== Work task ==
The output is the lines below from the one with "R5: 4.7k (+9V, RESET) -> 91k (+9V, RESET)" through the one with "R8: 51 (AGND, VLOAD) -> 51 (+9V, VLOAD)", both included, printed exactly and with no other line.

== The input ==
▽

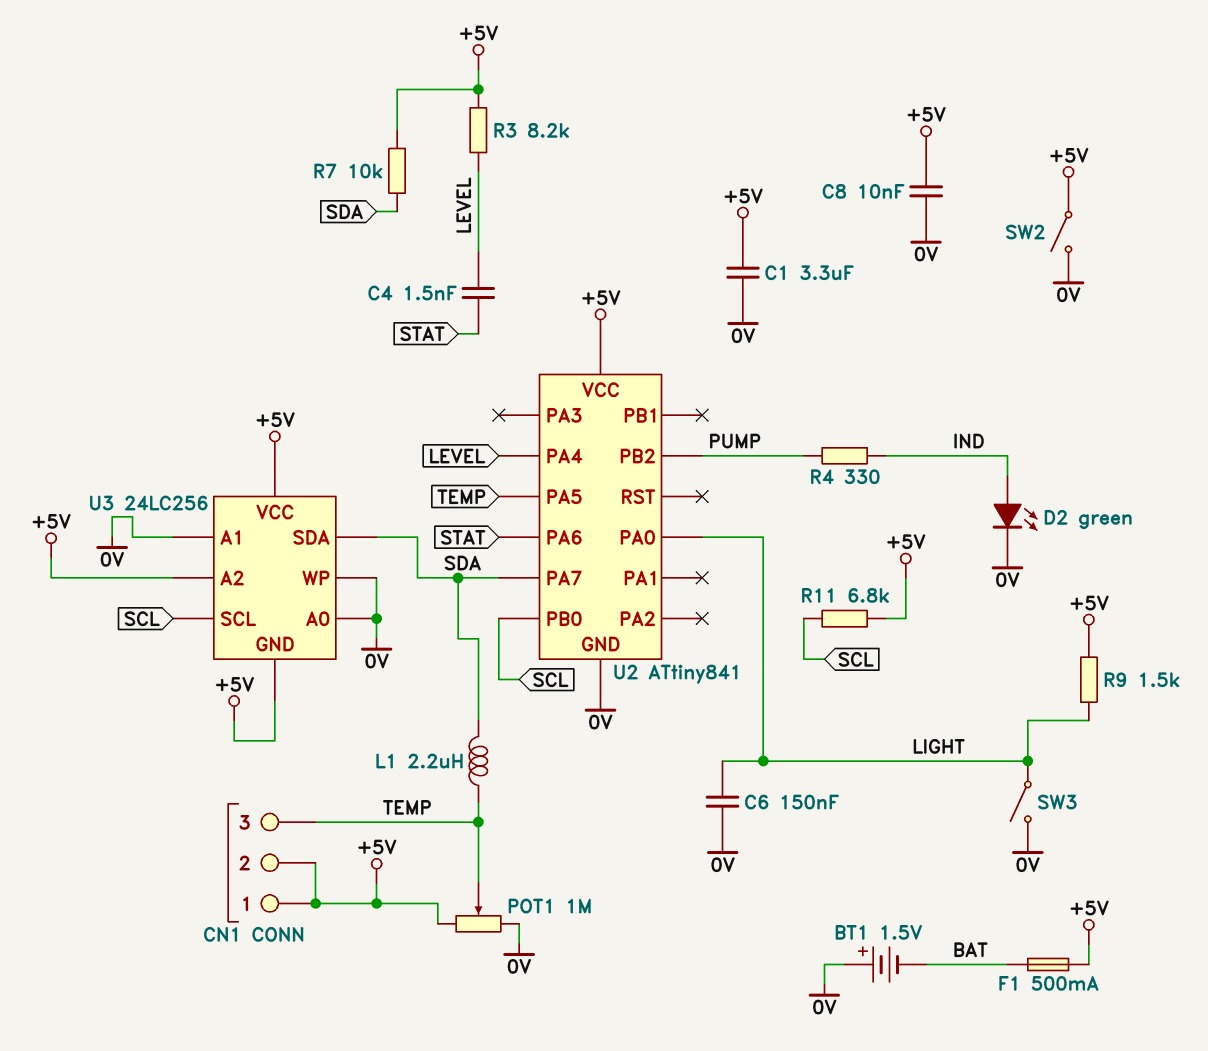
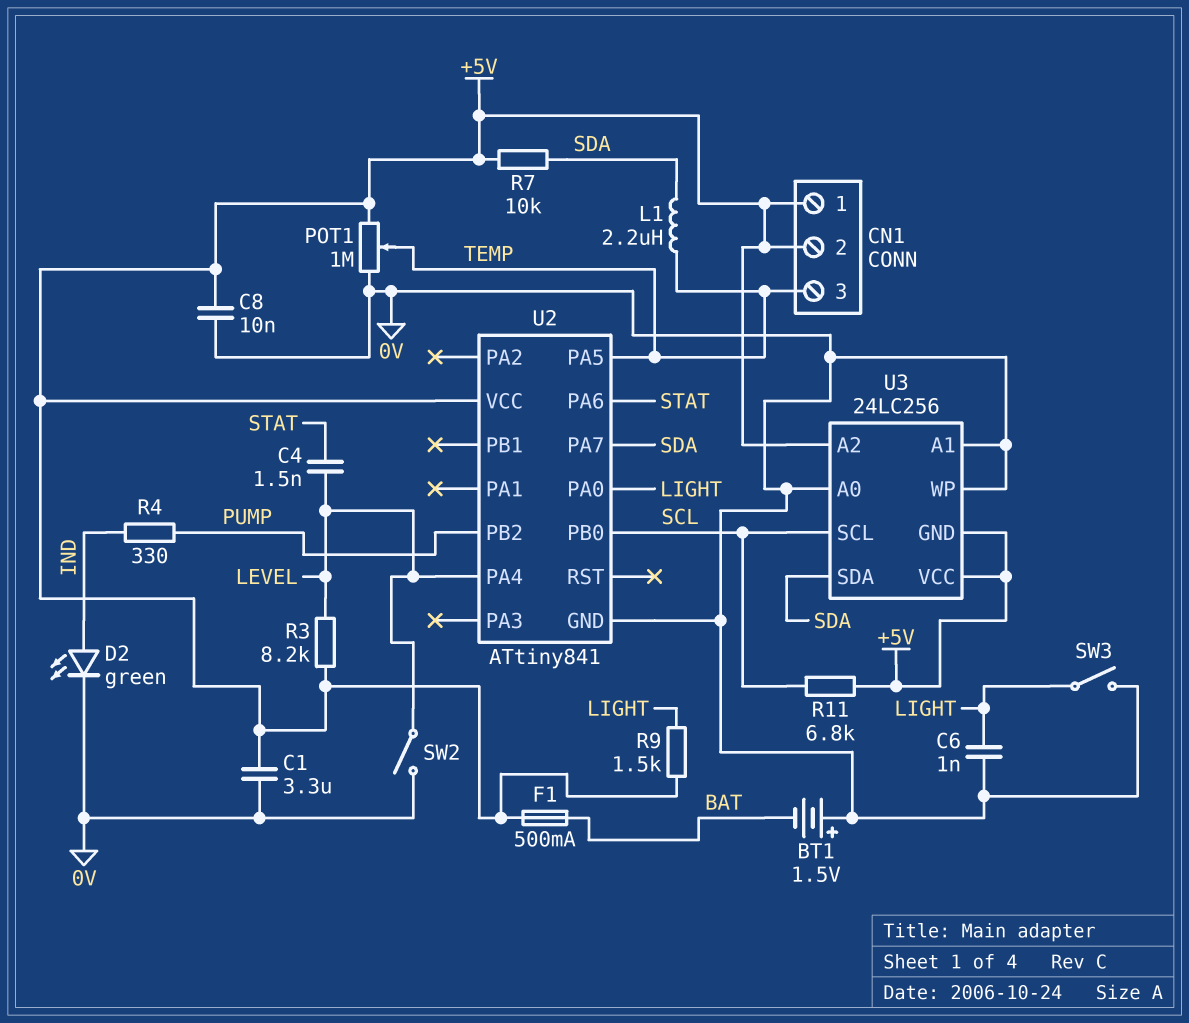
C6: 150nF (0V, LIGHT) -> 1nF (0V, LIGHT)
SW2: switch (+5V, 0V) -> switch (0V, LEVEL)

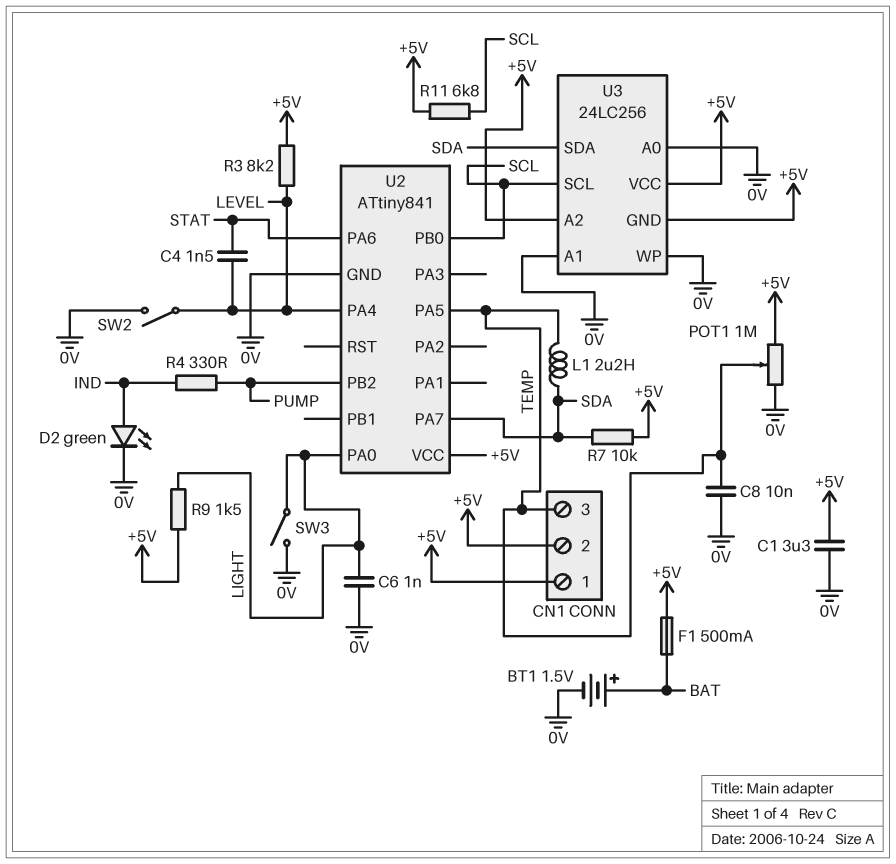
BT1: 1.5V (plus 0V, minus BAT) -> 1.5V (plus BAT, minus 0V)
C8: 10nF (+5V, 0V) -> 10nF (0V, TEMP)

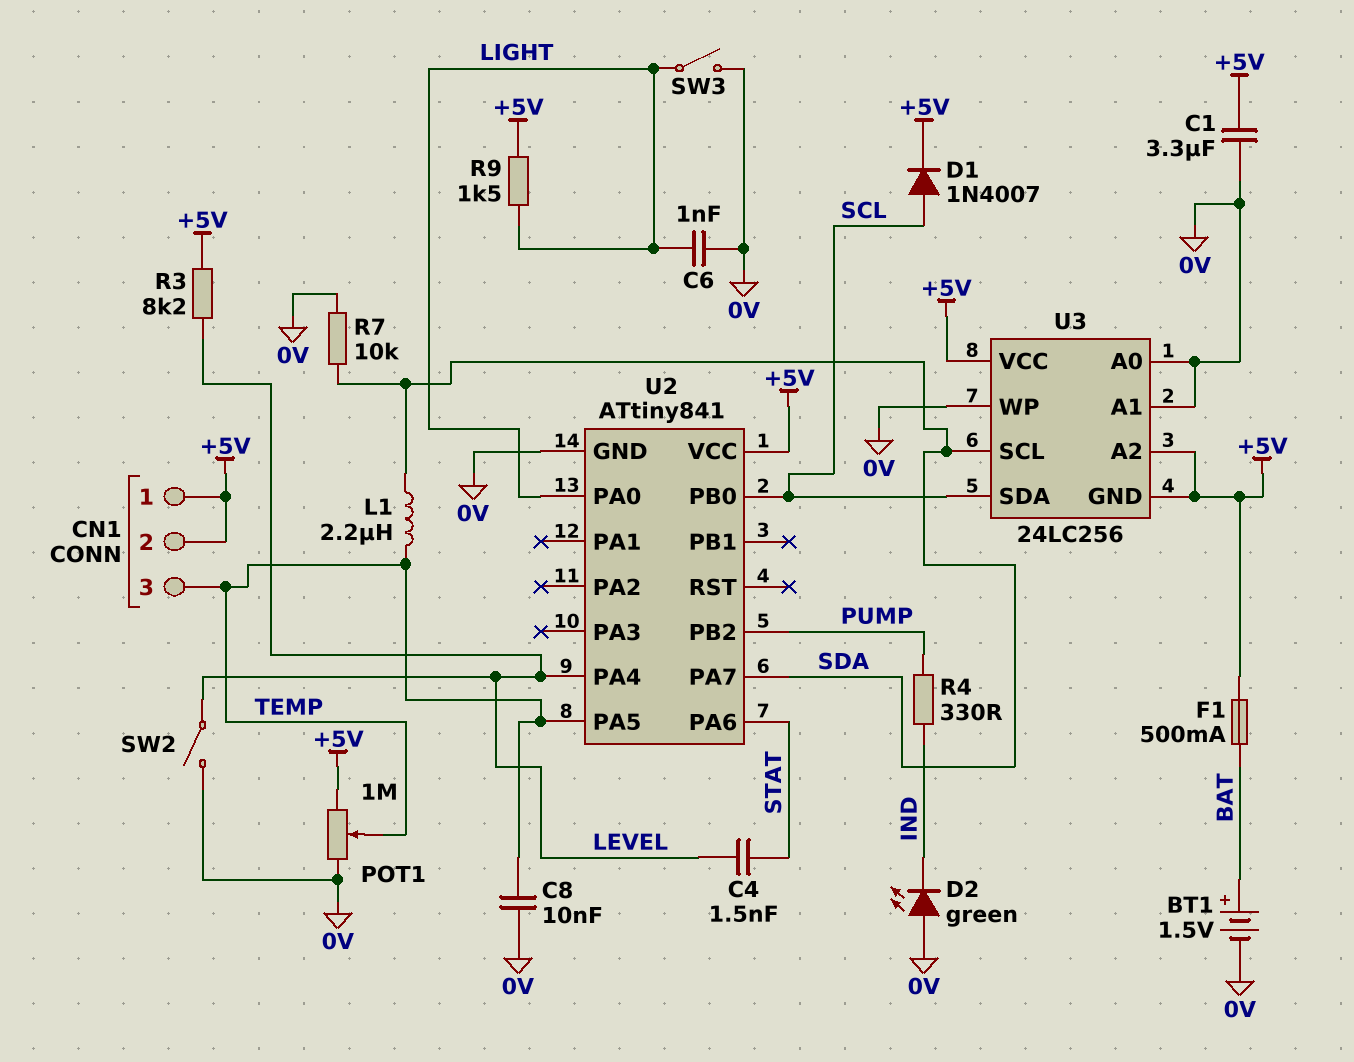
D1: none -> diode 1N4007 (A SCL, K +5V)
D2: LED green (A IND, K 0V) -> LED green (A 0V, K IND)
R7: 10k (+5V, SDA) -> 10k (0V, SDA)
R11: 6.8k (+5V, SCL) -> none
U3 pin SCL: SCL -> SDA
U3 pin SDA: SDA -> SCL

△
▽

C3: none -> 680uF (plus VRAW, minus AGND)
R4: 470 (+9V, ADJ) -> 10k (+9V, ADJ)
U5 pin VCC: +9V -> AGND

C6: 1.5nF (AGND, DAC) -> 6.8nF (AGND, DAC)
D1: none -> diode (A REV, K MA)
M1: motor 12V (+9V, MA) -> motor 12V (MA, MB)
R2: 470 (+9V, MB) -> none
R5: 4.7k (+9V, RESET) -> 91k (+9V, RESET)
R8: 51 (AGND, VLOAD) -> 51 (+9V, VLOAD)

△

== The answer ==
R5: 4.7k (+9V, RESET) -> 91k (+9V, RESET)
R8: 51 (AGND, VLOAD) -> 51 (+9V, VLOAD)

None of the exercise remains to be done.